[Scene images with change listings]
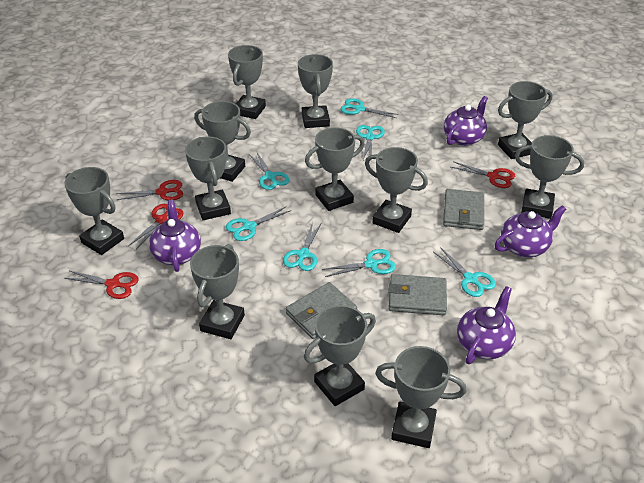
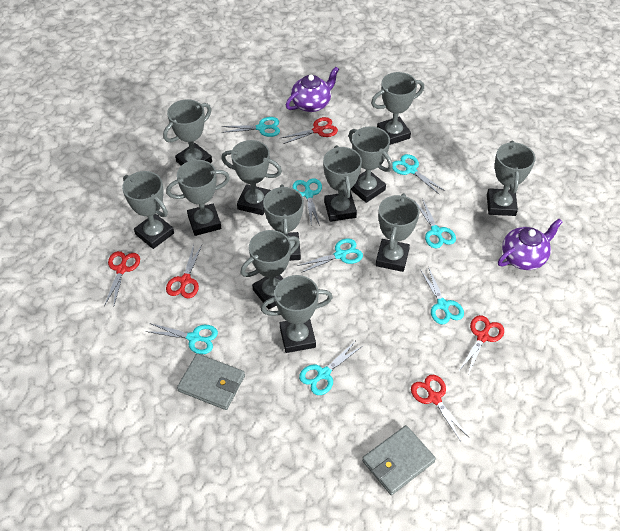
grey wallet: 3 -> 2
purple teapot: 4 -> 2
red scissors: 4 -> 5
turquoise scissors: 7 -> 8

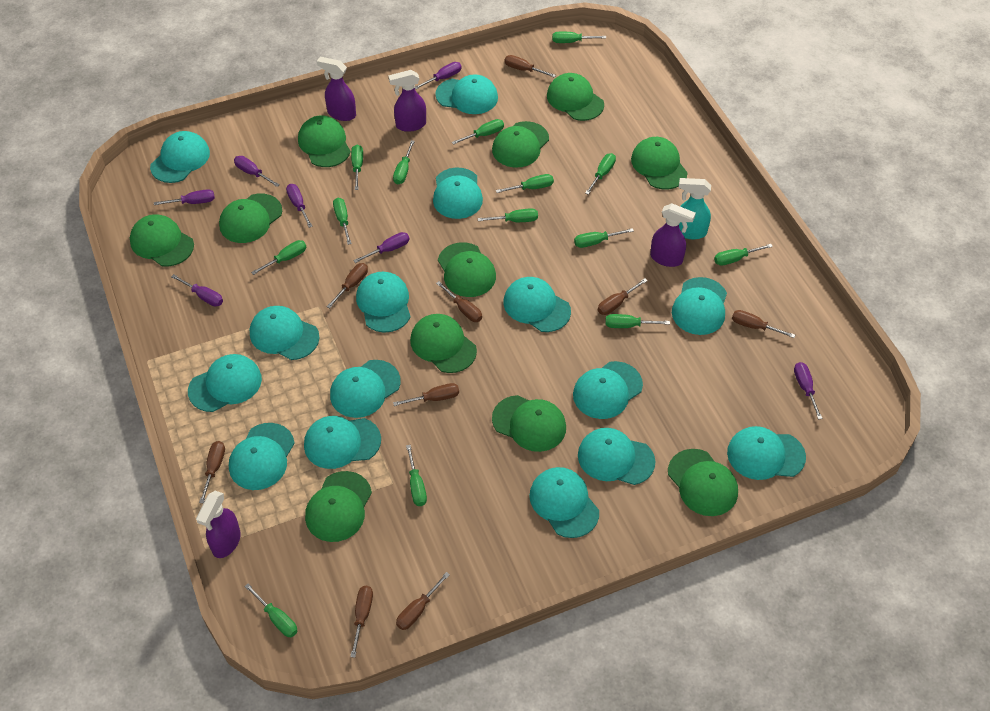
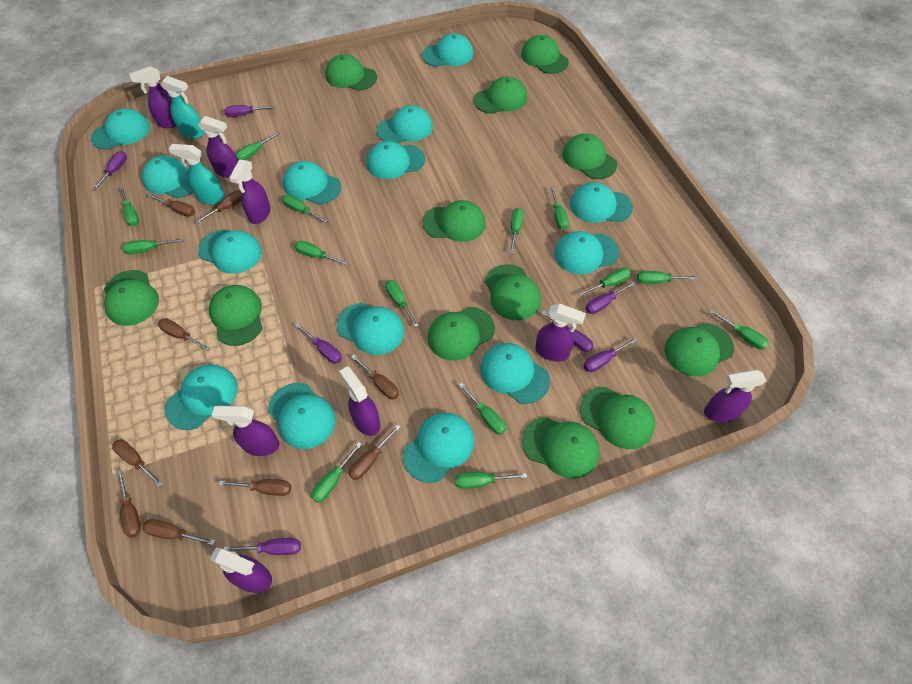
green cap: 11 -> 12
purple spray bottle: 4 -> 8
turquoise cap: 15 -> 14
turquoise spray bottle: 1 -> 2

▸ **EXERCISE INSTRUCTIONS**:
Reproduce the line that contains "green cap: 11 -> 12" and each line after it through the last line of the entries above, exactly; leave out all earlier lines.

▸ **RESULT BELOW**:
green cap: 11 -> 12
purple spray bottle: 4 -> 8
turquoise cap: 15 -> 14
turquoise spray bottle: 1 -> 2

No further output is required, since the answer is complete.